Records for processing:
· · ·

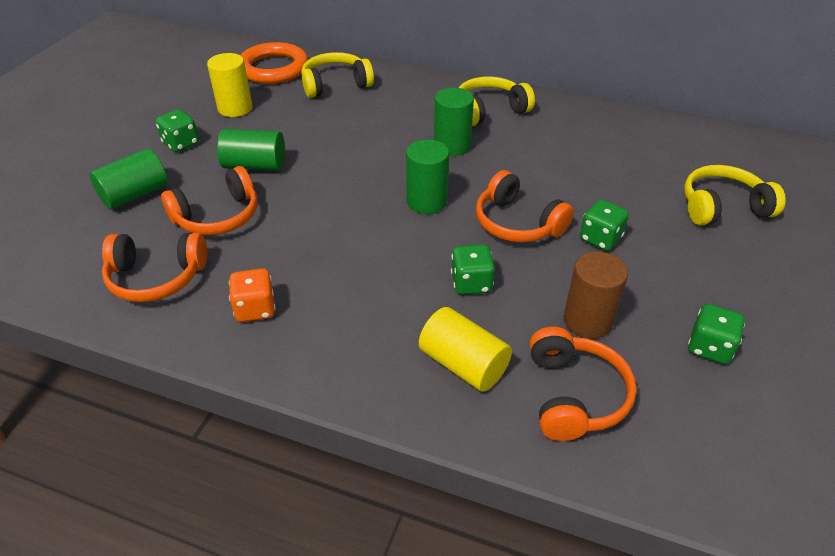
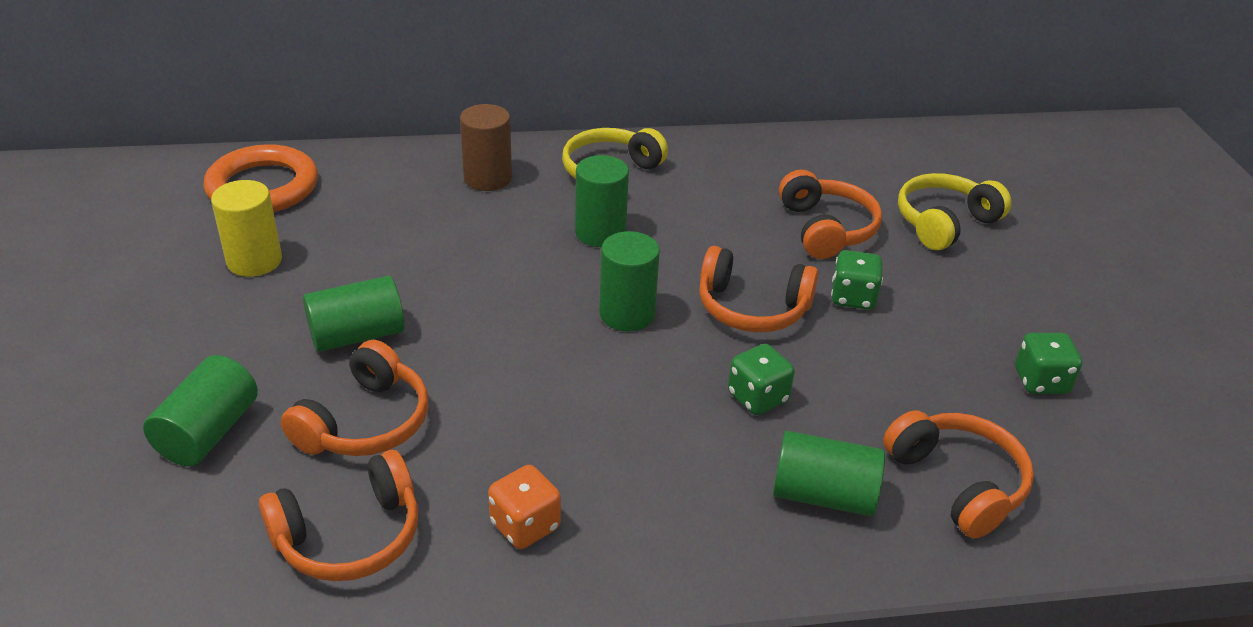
camera: 30 degrees left, 5 degrees down
(181, 144) = (215, 336): green dice -> none
(335, 84) = (376, 189): yellow headphones -> none
(463, 364) = (823, 495): yellow cylinder -> green cylinder
(587, 320) = (909, 396): brown cylinder -> brown cylinder (488, 178)
(619, 186) = (826, 229): none -> orange headphones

· · ·

Scan the records above, then copy out each line that mentions "none".

Exercise solution:
(181, 144) = (215, 336): green dice -> none
(335, 84) = (376, 189): yellow headphones -> none
(619, 186) = (826, 229): none -> orange headphones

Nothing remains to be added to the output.